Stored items
________________________

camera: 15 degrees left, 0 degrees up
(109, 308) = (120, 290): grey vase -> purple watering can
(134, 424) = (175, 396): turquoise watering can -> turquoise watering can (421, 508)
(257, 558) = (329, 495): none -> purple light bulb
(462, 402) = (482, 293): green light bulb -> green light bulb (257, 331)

________________________

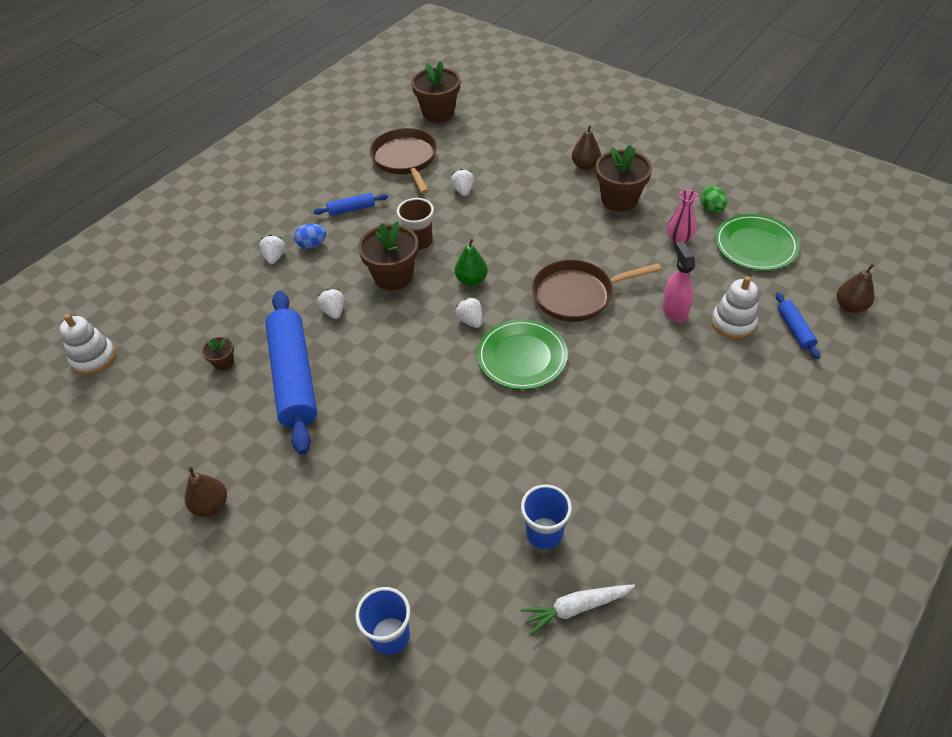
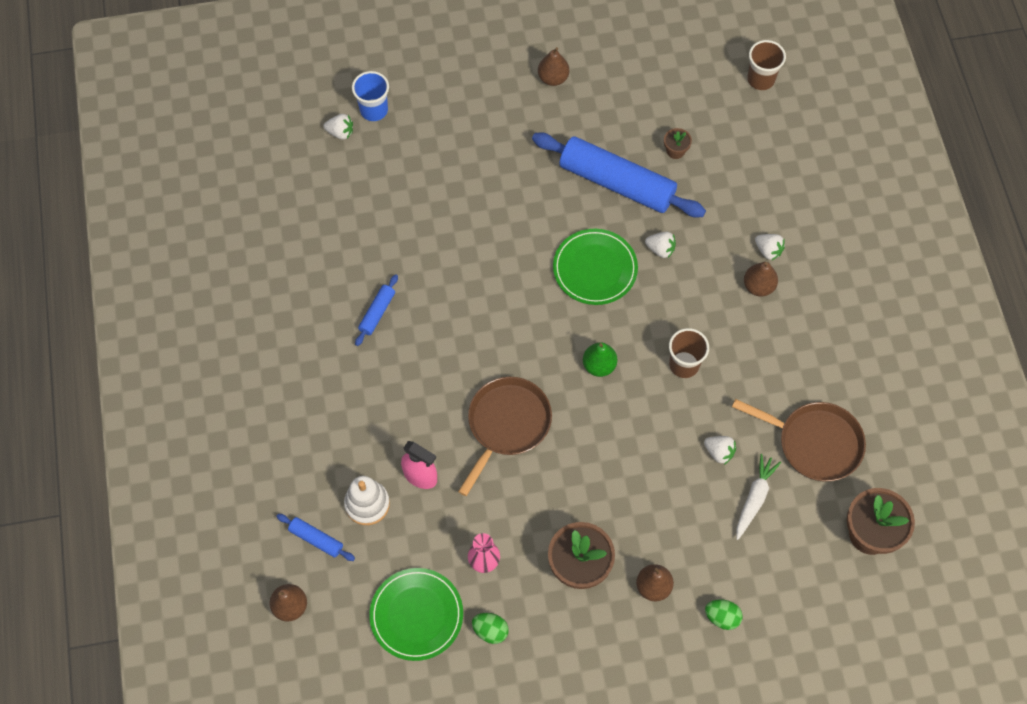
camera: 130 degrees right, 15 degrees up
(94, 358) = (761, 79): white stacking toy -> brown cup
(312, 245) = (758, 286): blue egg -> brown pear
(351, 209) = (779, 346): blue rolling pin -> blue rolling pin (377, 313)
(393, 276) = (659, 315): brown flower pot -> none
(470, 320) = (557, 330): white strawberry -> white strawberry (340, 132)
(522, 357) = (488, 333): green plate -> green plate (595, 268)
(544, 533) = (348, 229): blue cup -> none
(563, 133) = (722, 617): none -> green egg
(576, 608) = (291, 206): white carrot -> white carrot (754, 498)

________________________

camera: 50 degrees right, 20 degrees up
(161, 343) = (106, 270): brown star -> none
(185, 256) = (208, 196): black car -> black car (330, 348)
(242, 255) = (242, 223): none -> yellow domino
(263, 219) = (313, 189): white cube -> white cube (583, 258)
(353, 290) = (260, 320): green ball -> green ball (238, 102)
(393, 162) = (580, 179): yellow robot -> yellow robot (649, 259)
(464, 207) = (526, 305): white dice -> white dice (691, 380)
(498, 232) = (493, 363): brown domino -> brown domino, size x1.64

________________________

#### Task details:
In the entries above, find every line with the word "none" and list it.

#### Exercise output:
(257, 558) = (329, 495): none -> purple light bulb
(393, 276) = (659, 315): brown flower pot -> none
(544, 533) = (348, 229): blue cup -> none
(563, 133) = (722, 617): none -> green egg
(161, 343) = (106, 270): brown star -> none
(242, 255) = (242, 223): none -> yellow domino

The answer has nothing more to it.